- **TASK DIRECTIONS**
The result should be the lines from the one holding "RELAY1 pin GND: GND -> none" to the end of the records below, repeated exactly. No pictures.
-- DATASET follows --
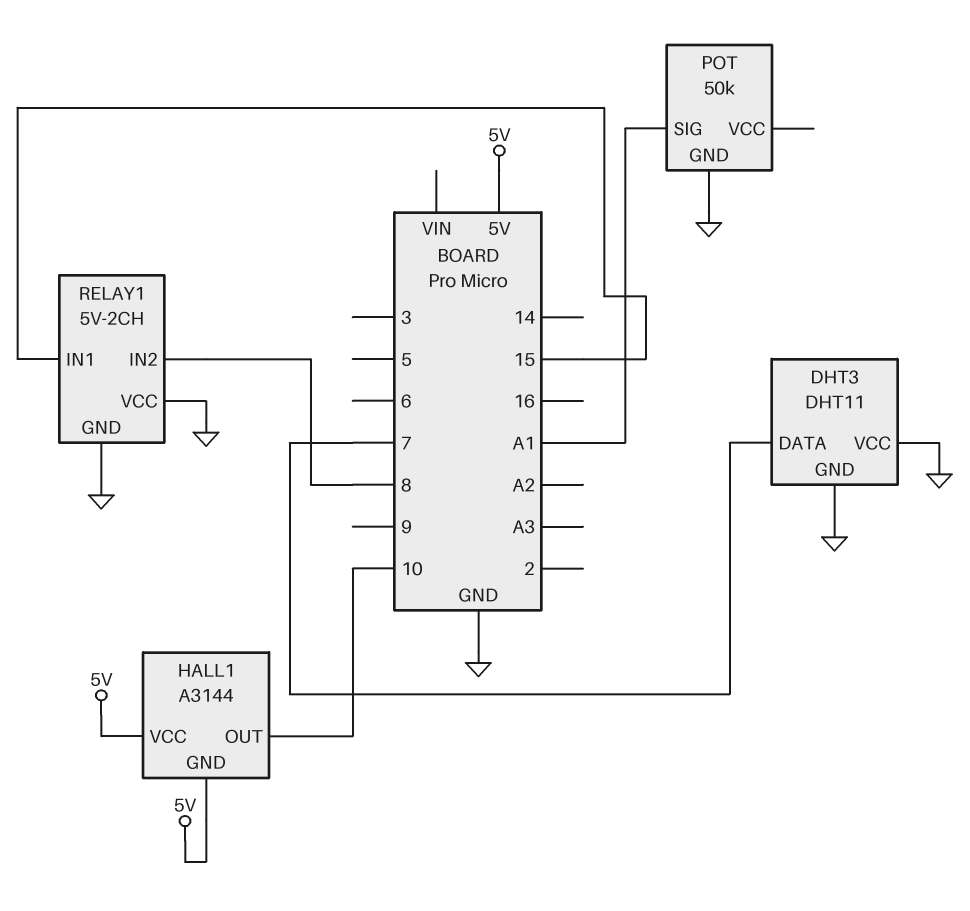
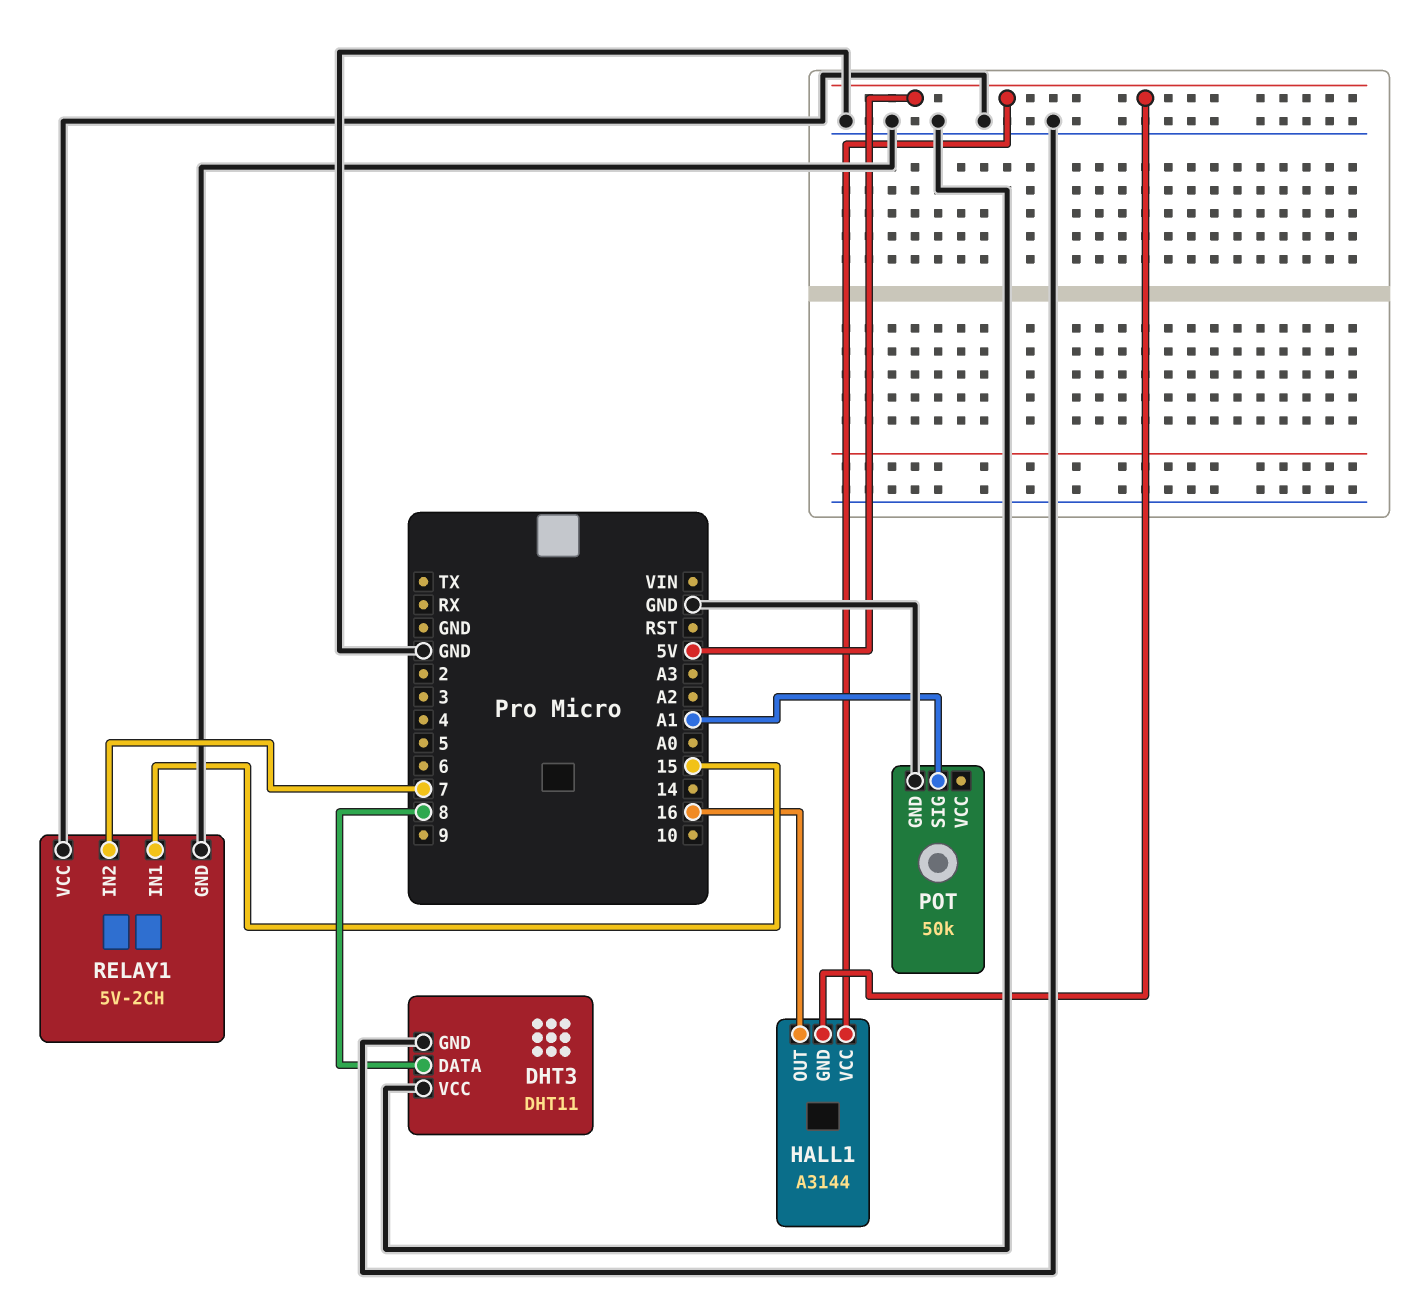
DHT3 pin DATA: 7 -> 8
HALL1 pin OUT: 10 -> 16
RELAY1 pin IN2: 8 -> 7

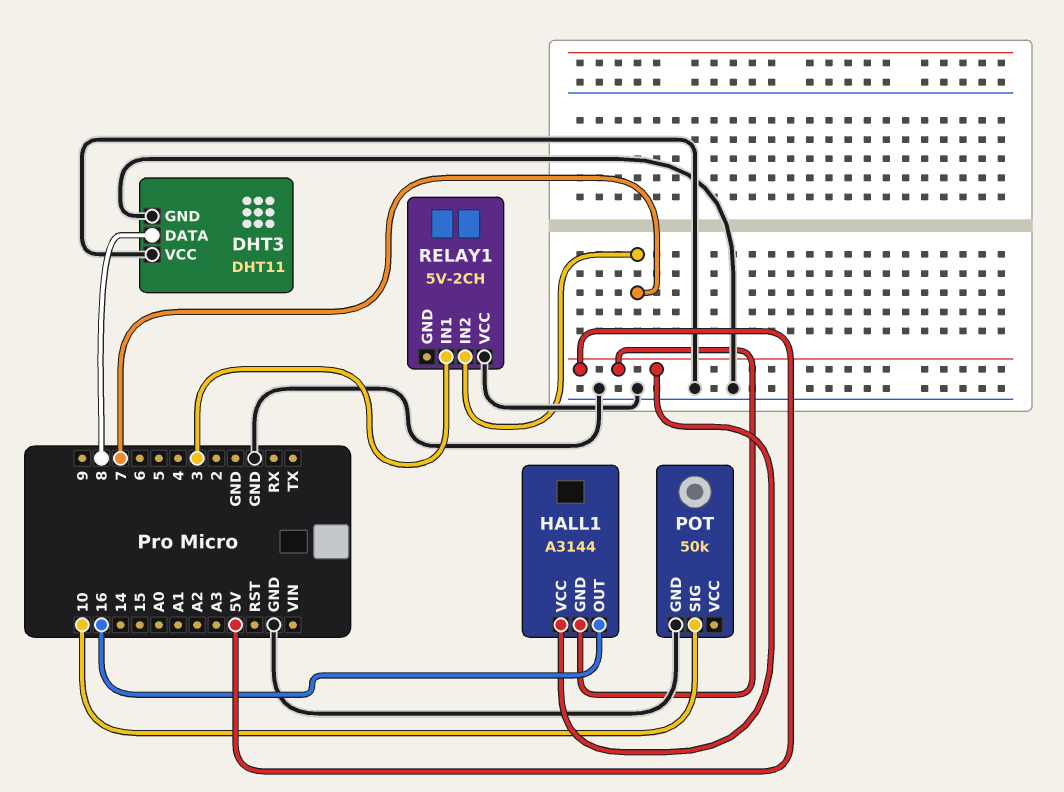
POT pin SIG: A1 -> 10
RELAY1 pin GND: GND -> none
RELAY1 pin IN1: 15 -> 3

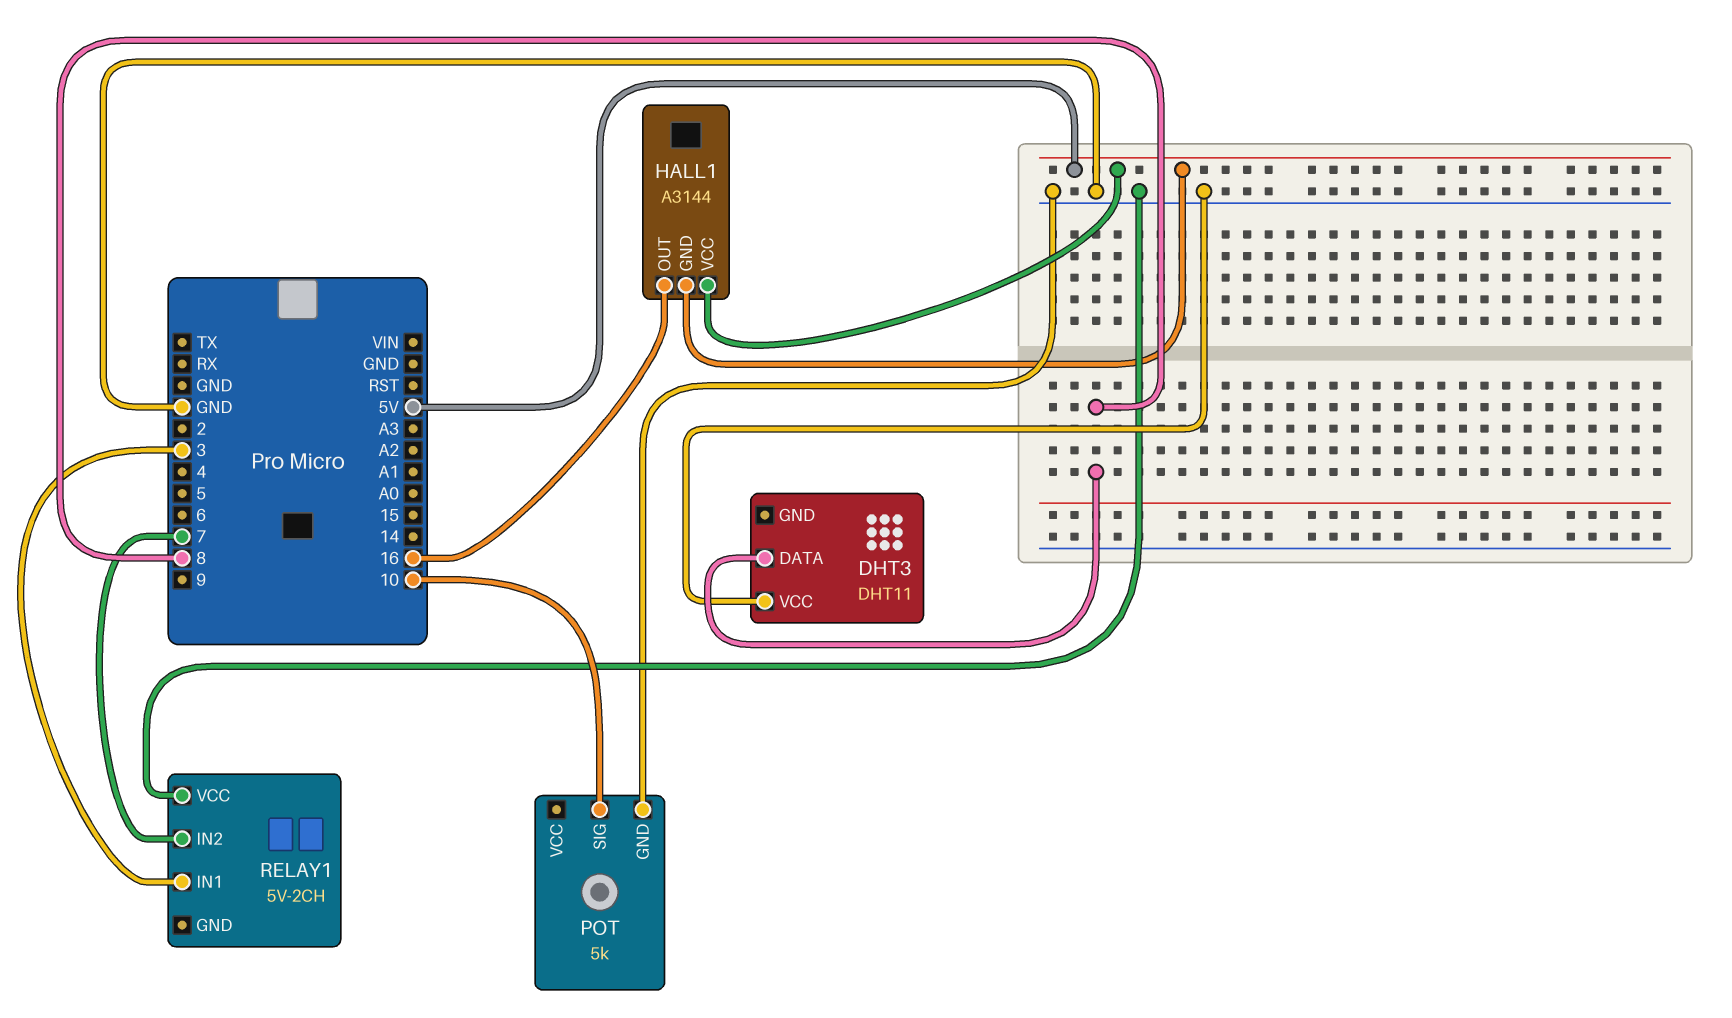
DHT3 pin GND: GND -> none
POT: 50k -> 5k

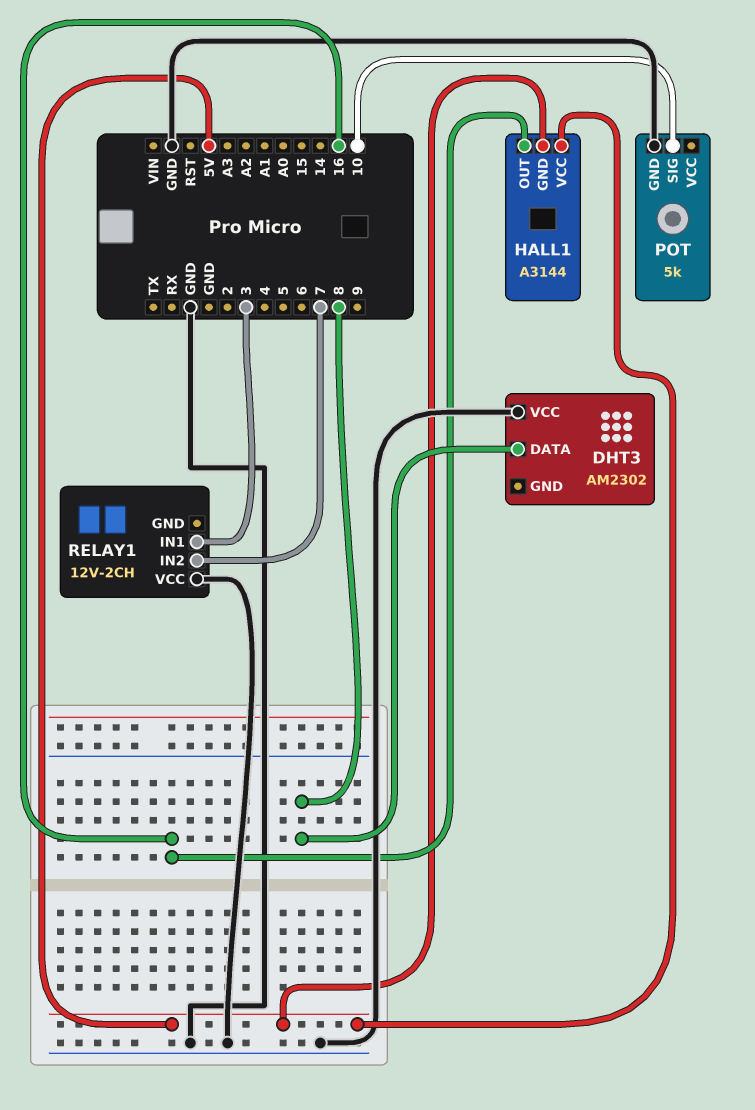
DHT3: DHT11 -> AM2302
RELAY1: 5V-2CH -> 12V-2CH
-- DATASET concluded --
- **RESPONSE TO THE TASK**
RELAY1 pin GND: GND -> none
RELAY1 pin IN1: 15 -> 3

DHT3 pin GND: GND -> none
POT: 50k -> 5k

DHT3: DHT11 -> AM2302
RELAY1: 5V-2CH -> 12V-2CH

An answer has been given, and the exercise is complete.